_Data segment_:
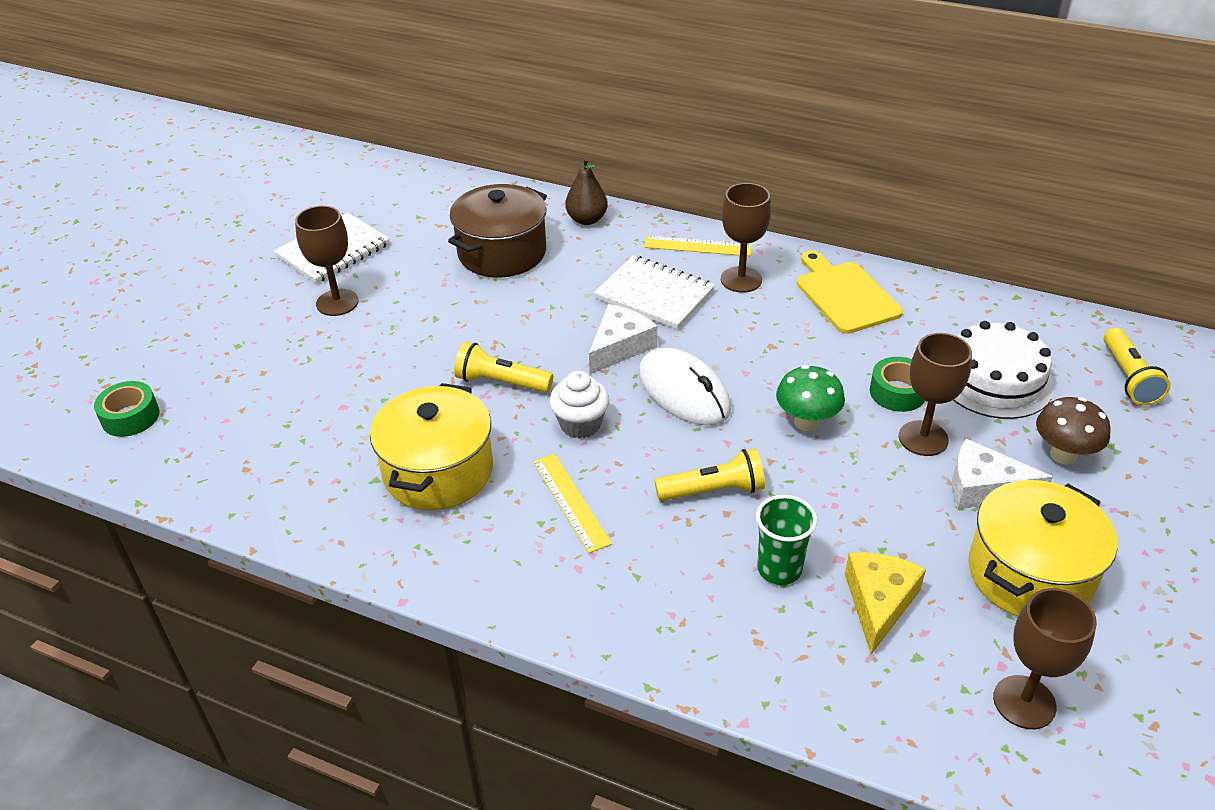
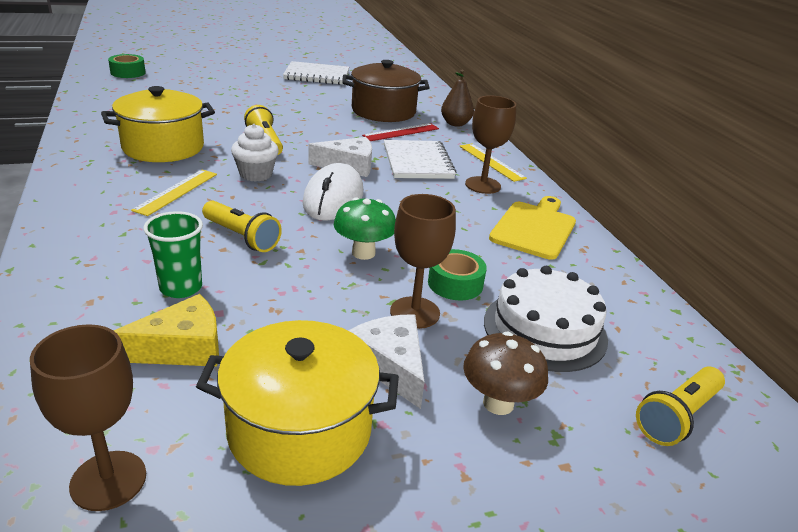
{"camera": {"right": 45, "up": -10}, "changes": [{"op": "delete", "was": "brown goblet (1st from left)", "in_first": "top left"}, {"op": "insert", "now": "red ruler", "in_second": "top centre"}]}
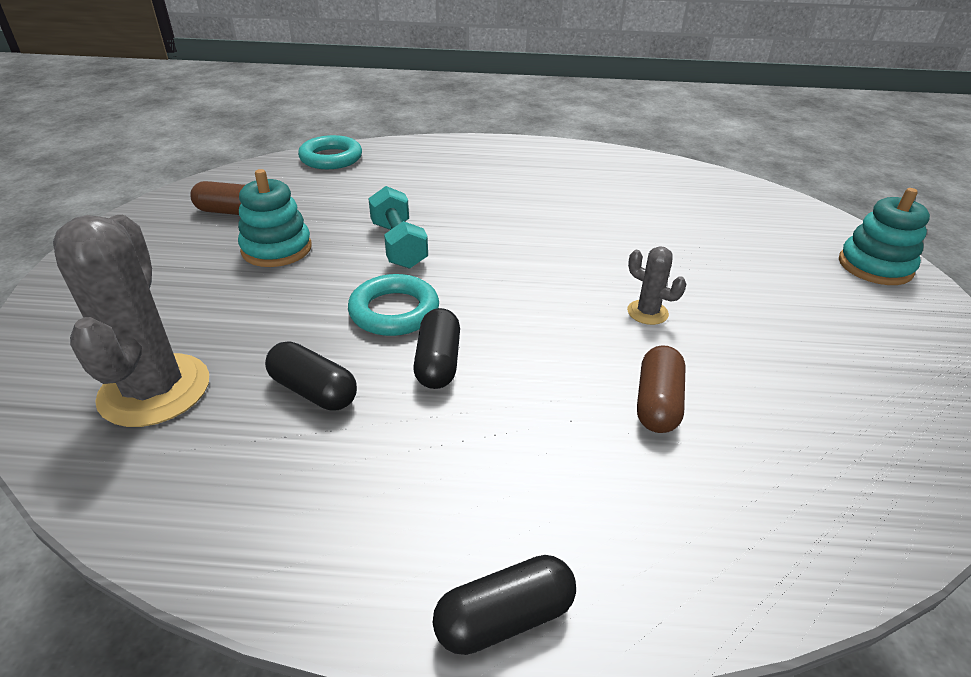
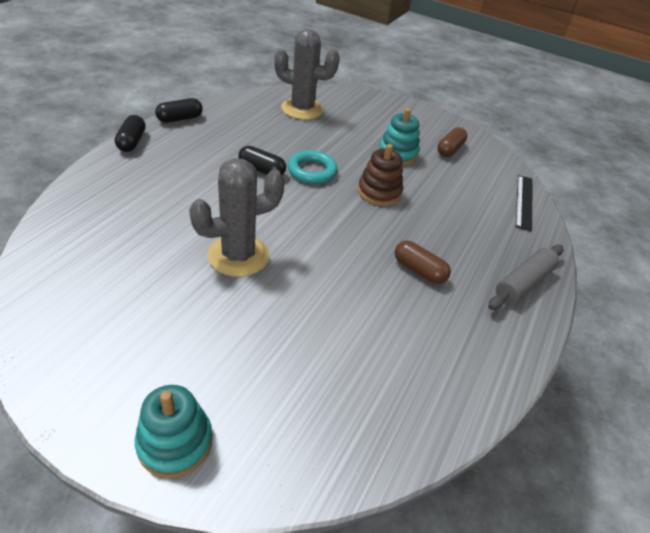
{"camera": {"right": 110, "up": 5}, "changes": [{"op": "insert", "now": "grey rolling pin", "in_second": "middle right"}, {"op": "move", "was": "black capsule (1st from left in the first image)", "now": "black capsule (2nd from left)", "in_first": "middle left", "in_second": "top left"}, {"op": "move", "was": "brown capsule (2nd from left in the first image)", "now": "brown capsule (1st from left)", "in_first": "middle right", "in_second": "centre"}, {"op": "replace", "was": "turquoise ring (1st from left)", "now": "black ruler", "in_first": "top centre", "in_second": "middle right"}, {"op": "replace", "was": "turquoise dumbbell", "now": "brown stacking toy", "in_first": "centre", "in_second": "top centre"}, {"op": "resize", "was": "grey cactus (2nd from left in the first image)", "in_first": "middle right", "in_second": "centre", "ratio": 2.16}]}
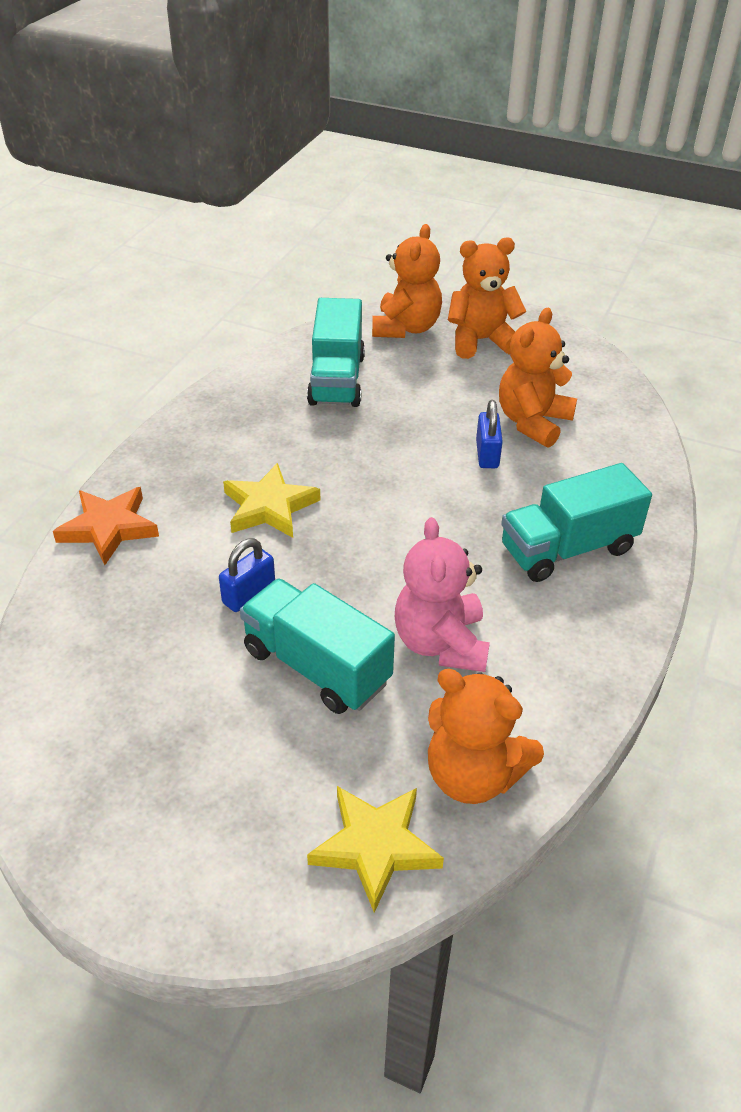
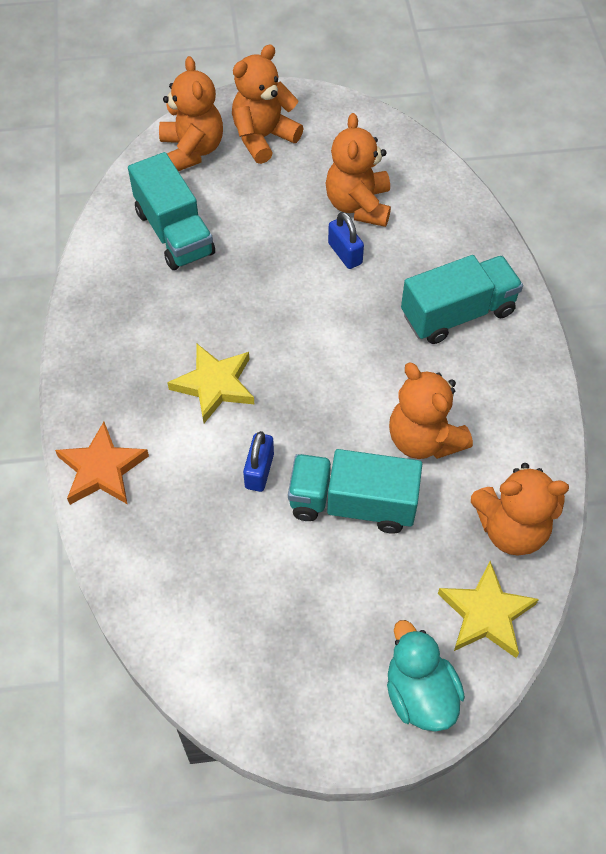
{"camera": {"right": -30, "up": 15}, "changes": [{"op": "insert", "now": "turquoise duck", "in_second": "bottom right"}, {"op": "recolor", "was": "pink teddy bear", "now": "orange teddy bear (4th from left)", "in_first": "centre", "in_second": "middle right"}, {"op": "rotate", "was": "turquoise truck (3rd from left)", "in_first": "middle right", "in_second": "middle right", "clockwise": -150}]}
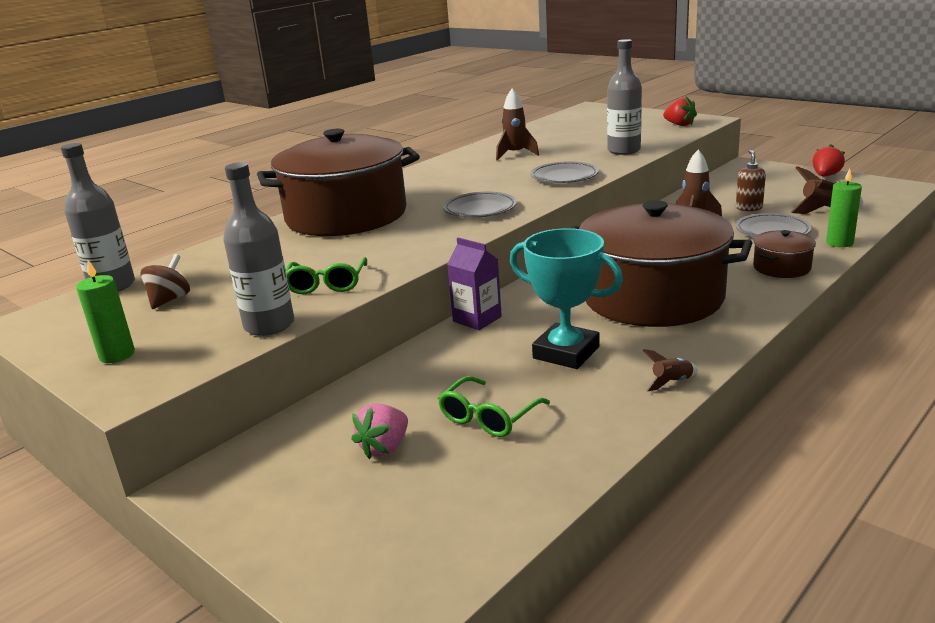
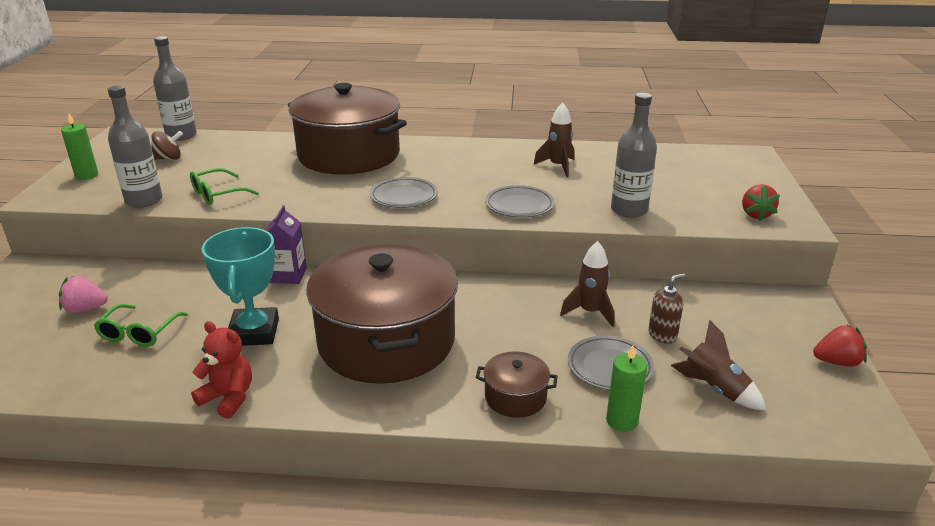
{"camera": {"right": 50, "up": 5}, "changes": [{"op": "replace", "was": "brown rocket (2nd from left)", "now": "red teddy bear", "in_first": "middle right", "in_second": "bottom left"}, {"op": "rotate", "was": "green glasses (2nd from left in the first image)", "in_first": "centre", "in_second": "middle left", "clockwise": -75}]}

_What to produce_:
Transcribe all the lines above exactly, apart from the pictures.

_Exercise solution_:
{"camera": {"right": 45, "up": -10}, "changes": [{"op": "delete", "was": "brown goblet (1st from left)", "in_first": "top left"}, {"op": "insert", "now": "red ruler", "in_second": "top centre"}]}
{"camera": {"right": 110, "up": 5}, "changes": [{"op": "insert", "now": "grey rolling pin", "in_second": "middle right"}, {"op": "move", "was": "black capsule (1st from left in the first image)", "now": "black capsule (2nd from left)", "in_first": "middle left", "in_second": "top left"}, {"op": "move", "was": "brown capsule (2nd from left in the first image)", "now": "brown capsule (1st from left)", "in_first": "middle right", "in_second": "centre"}, {"op": "replace", "was": "turquoise ring (1st from left)", "now": "black ruler", "in_first": "top centre", "in_second": "middle right"}, {"op": "replace", "was": "turquoise dumbbell", "now": "brown stacking toy", "in_first": "centre", "in_second": "top centre"}, {"op": "resize", "was": "grey cactus (2nd from left in the first image)", "in_first": "middle right", "in_second": "centre", "ratio": 2.16}]}
{"camera": {"right": -30, "up": 15}, "changes": [{"op": "insert", "now": "turquoise duck", "in_second": "bottom right"}, {"op": "recolor", "was": "pink teddy bear", "now": "orange teddy bear (4th from left)", "in_first": "centre", "in_second": "middle right"}, {"op": "rotate", "was": "turquoise truck (3rd from left)", "in_first": "middle right", "in_second": "middle right", "clockwise": -150}]}
{"camera": {"right": 50, "up": 5}, "changes": [{"op": "replace", "was": "brown rocket (2nd from left)", "now": "red teddy bear", "in_first": "middle right", "in_second": "bottom left"}, {"op": "rotate", "was": "green glasses (2nd from left in the first image)", "in_first": "centre", "in_second": "middle left", "clockwise": -75}]}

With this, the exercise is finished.